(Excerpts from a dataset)
***
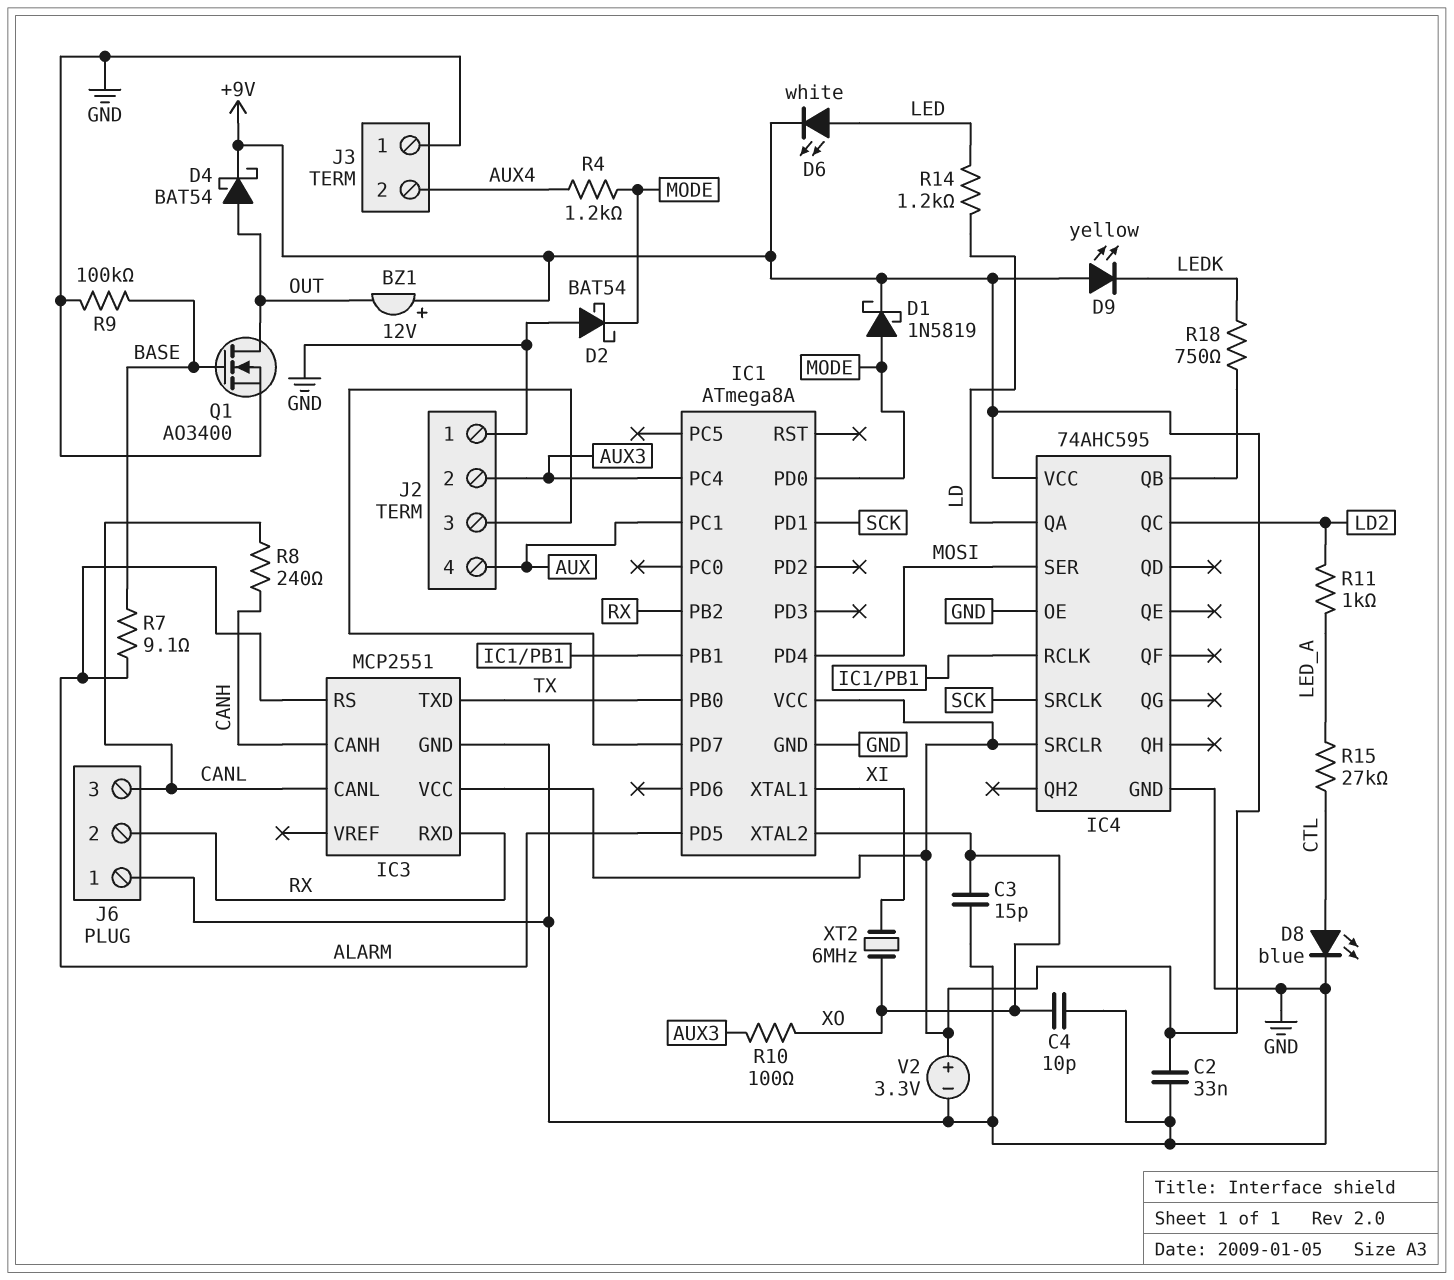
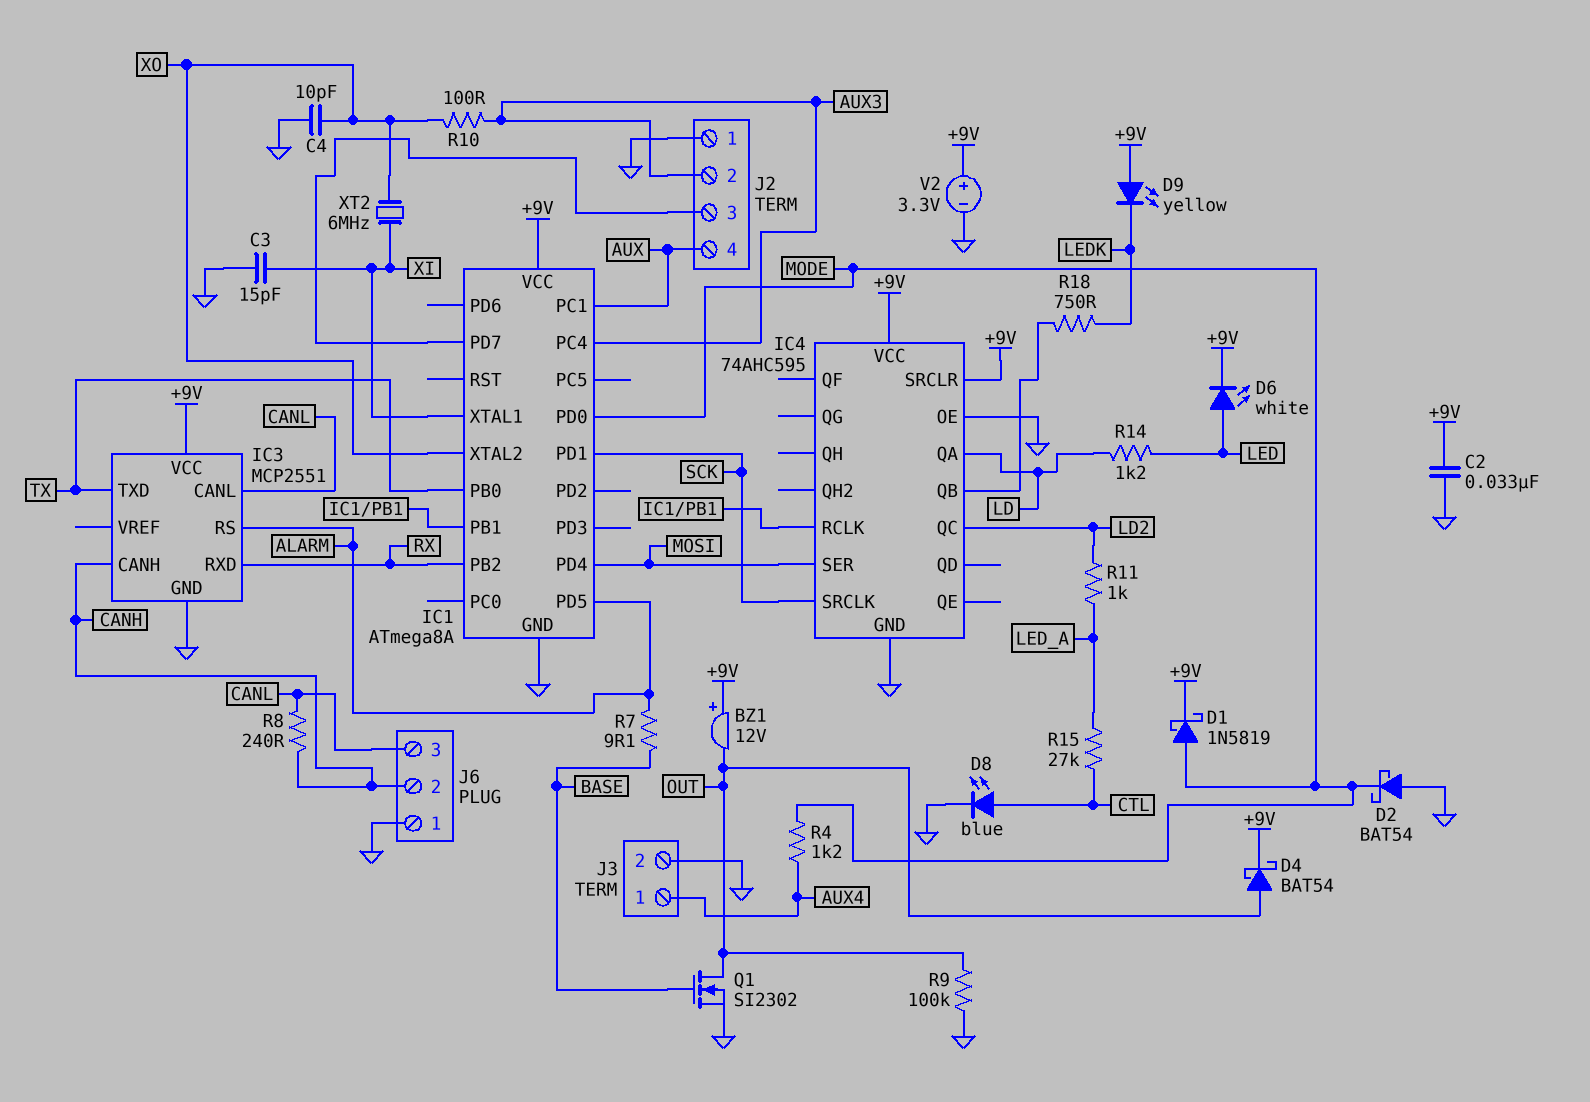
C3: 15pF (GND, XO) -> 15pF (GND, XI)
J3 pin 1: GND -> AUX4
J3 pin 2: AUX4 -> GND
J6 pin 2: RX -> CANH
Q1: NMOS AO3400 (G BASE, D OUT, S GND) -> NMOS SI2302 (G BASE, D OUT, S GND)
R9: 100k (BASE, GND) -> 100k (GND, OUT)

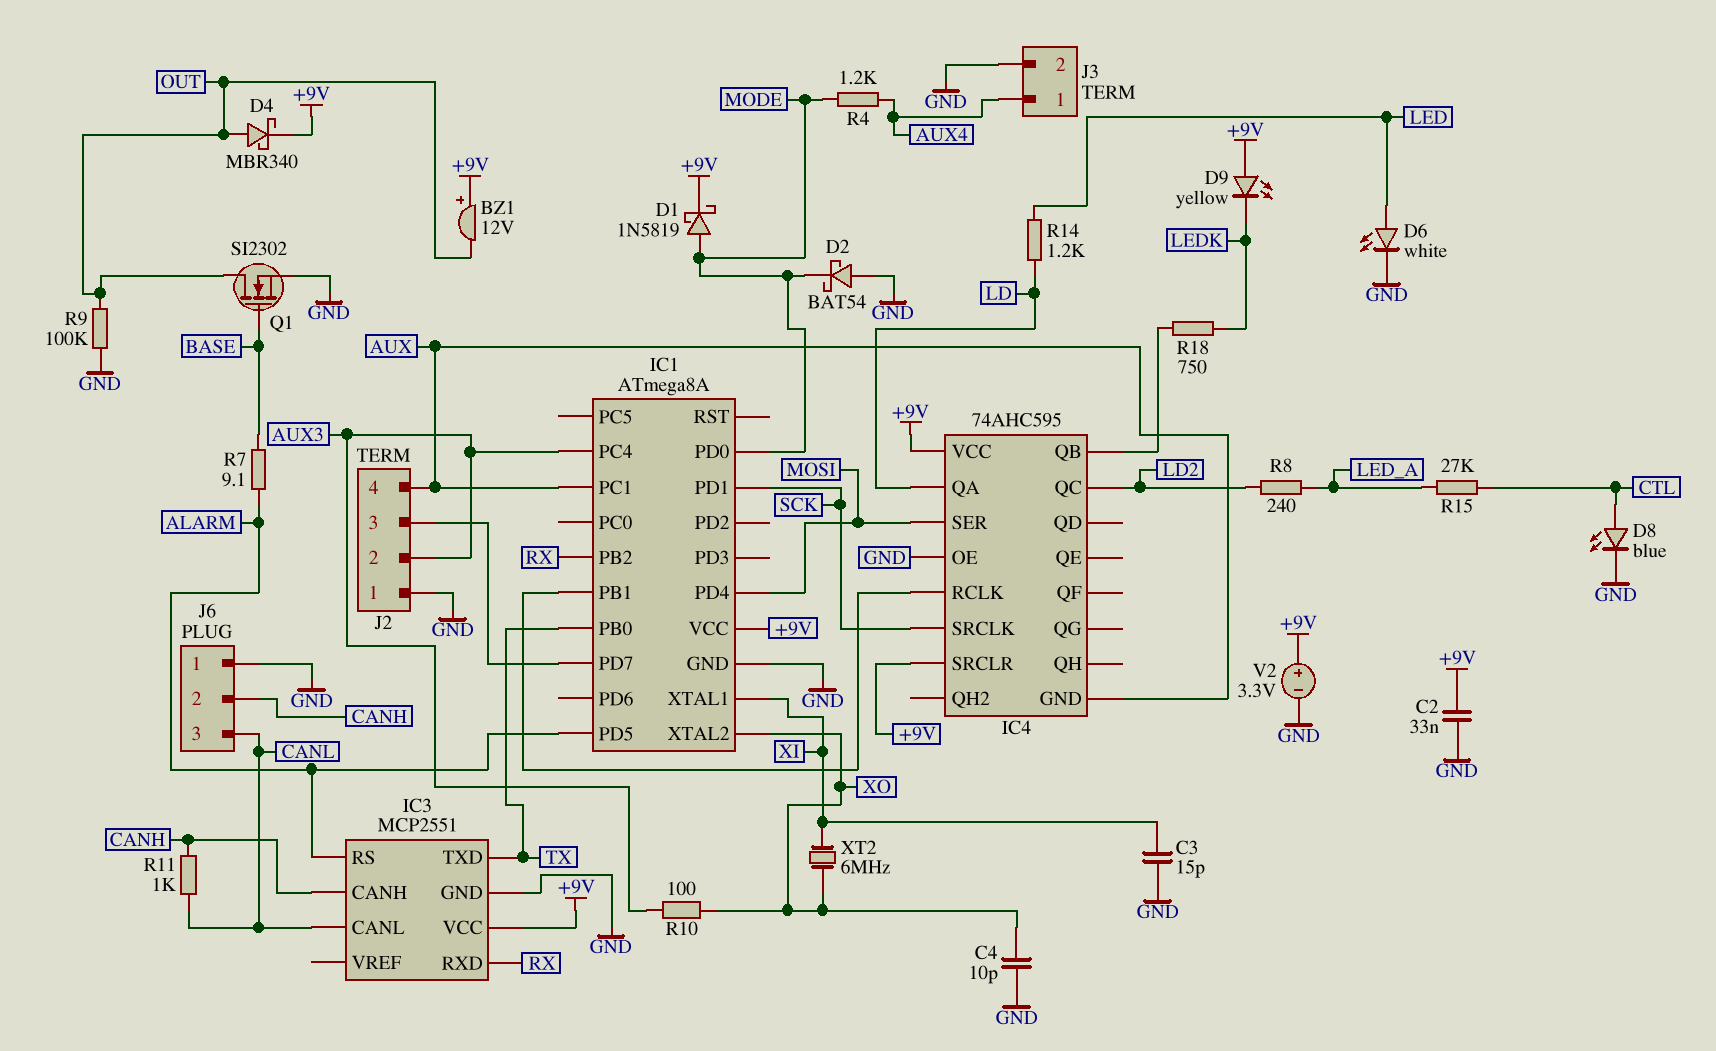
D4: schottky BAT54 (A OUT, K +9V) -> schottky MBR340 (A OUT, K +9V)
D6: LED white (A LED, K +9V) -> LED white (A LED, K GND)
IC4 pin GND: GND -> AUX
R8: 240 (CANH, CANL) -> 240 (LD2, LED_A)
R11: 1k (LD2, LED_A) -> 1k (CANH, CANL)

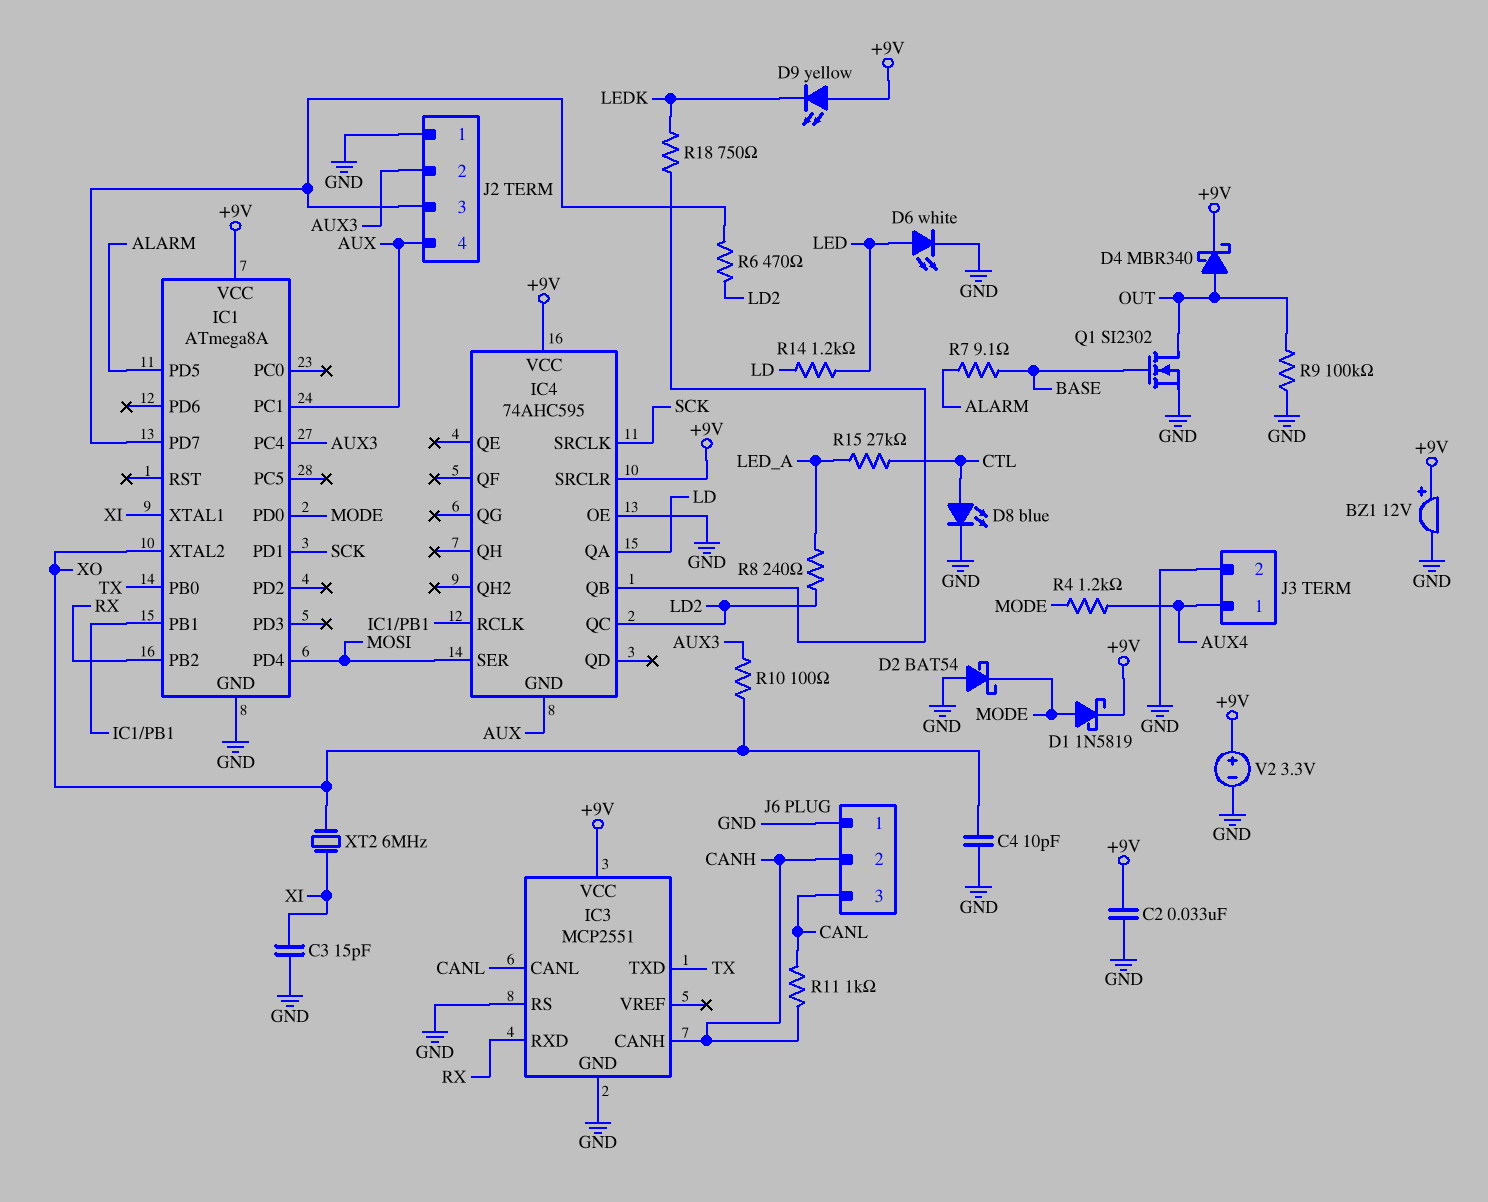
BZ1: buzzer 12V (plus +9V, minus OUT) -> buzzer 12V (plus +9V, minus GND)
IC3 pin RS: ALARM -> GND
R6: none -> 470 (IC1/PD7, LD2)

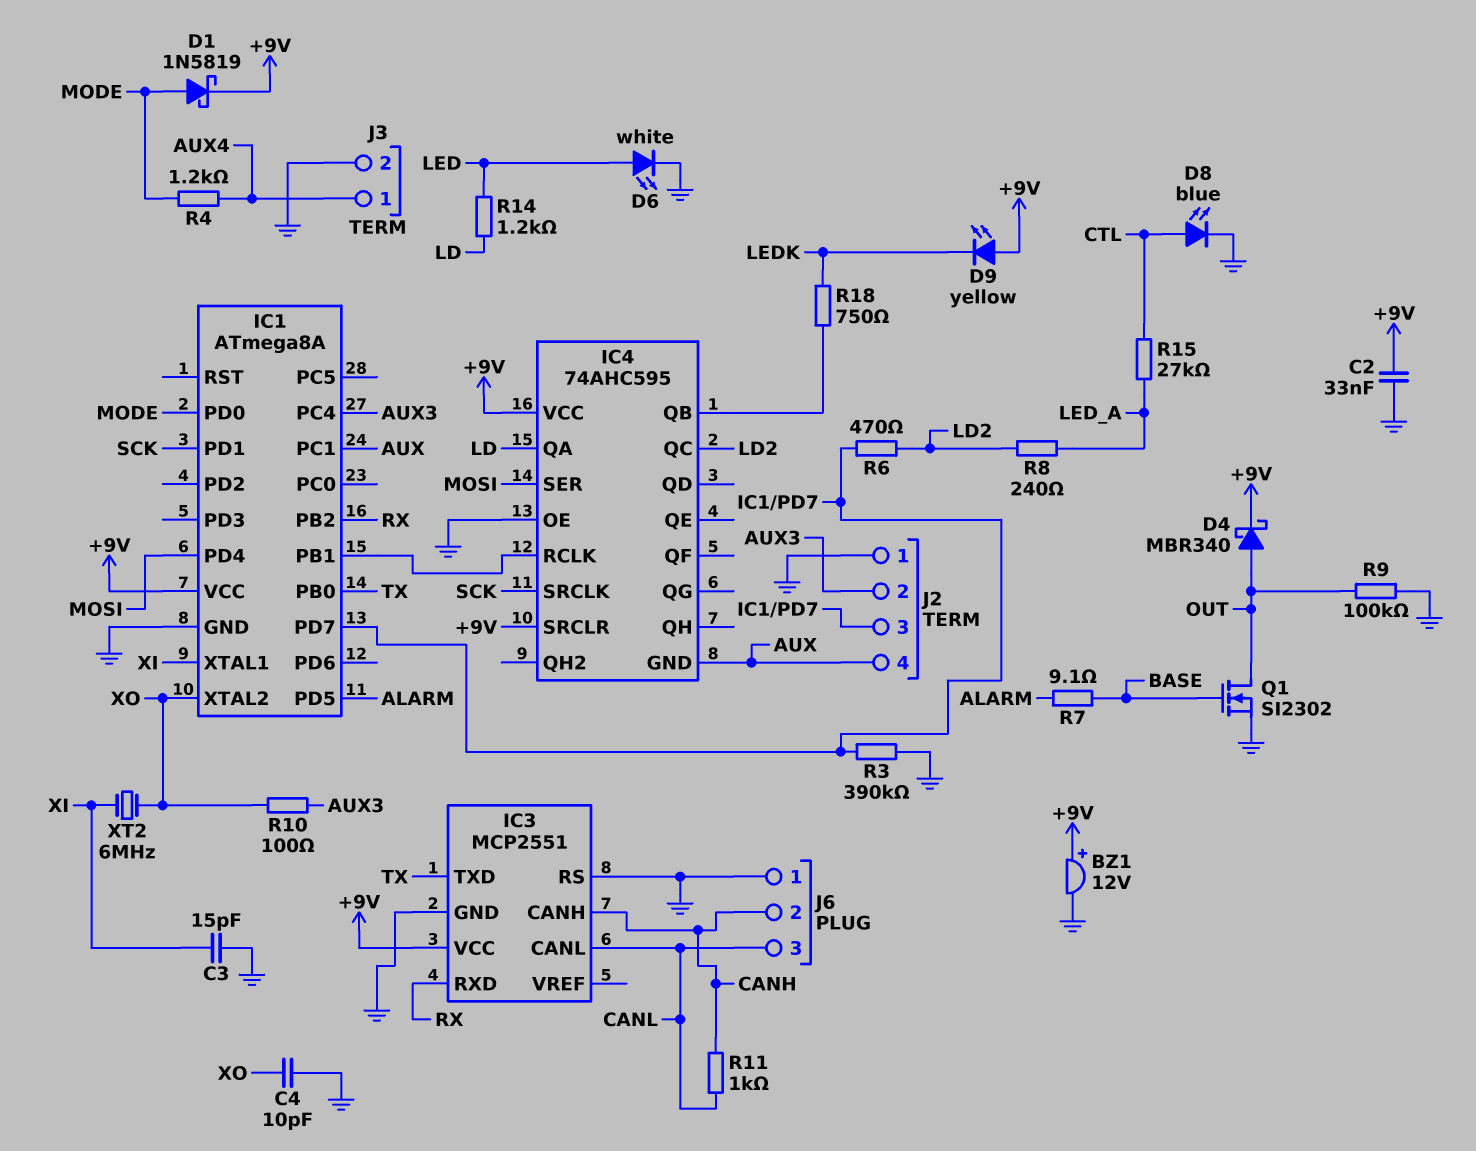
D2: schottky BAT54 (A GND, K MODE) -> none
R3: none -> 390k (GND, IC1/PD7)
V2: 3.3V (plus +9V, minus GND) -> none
***
• ASSIGNMENT
Give back, exactly as written, the stretch from the line with "D4: schottky BAT54" through the line with "R11: 1k (LD2, LED_A) -> 1k (CANH, CANL)", and no other lines from the records above.

• REPLY TO THE TASK
D4: schottky BAT54 (A OUT, K +9V) -> schottky MBR340 (A OUT, K +9V)
D6: LED white (A LED, K +9V) -> LED white (A LED, K GND)
IC4 pin GND: GND -> AUX
R8: 240 (CANH, CANL) -> 240 (LD2, LED_A)
R11: 1k (LD2, LED_A) -> 1k (CANH, CANL)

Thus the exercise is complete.